» WORK ITEM
Before you return the lines below, strip out any images and keep every word as written.
##### EXCERPTED RECORDS #####
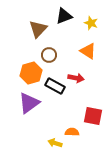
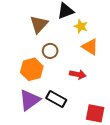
yellow star: (91, 23) -> (81, 26), moved
black rectangle: (55, 86) -> (56, 99), moved

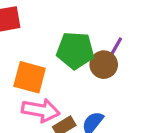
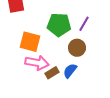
brown circle: (104, 65) -> (77, 48), moved

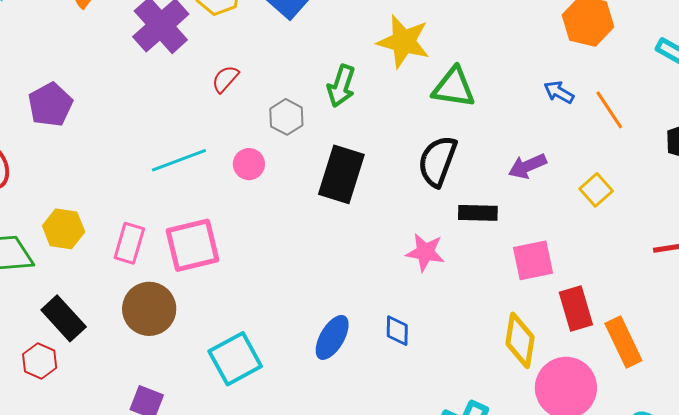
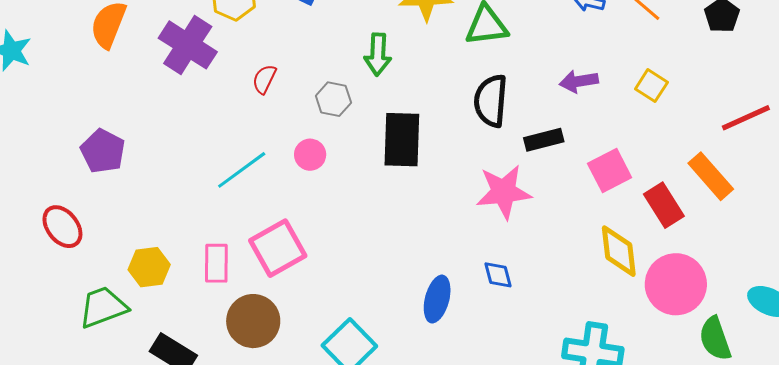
purple arrow: (527, 166) -> (579, 81), turned 30
pink star: (425, 252) -> (504, 192), size x1.4
orange rectangle: (623, 342) -> (711, 176), moved

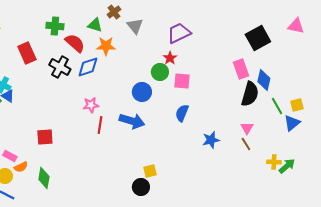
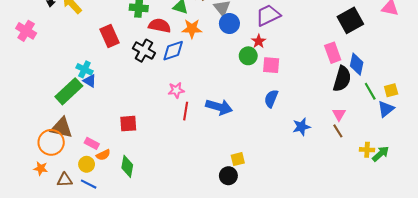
red semicircle: (75, 43) -> (160, 26), turned -30
blue circle: (142, 92) -> (229, 23), moved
#####
» SOLUTION
yellow star: (91, 23) -> (81, 26), moved
black rectangle: (55, 86) -> (56, 99), moved

brown circle: (104, 65) -> (77, 48), moved

purple arrow: (527, 166) -> (579, 81), turned 30
pink star: (425, 252) -> (504, 192), size x1.4
orange rectangle: (623, 342) -> (711, 176), moved

red semicircle: (75, 43) -> (160, 26), turned -30
blue circle: (142, 92) -> (229, 23), moved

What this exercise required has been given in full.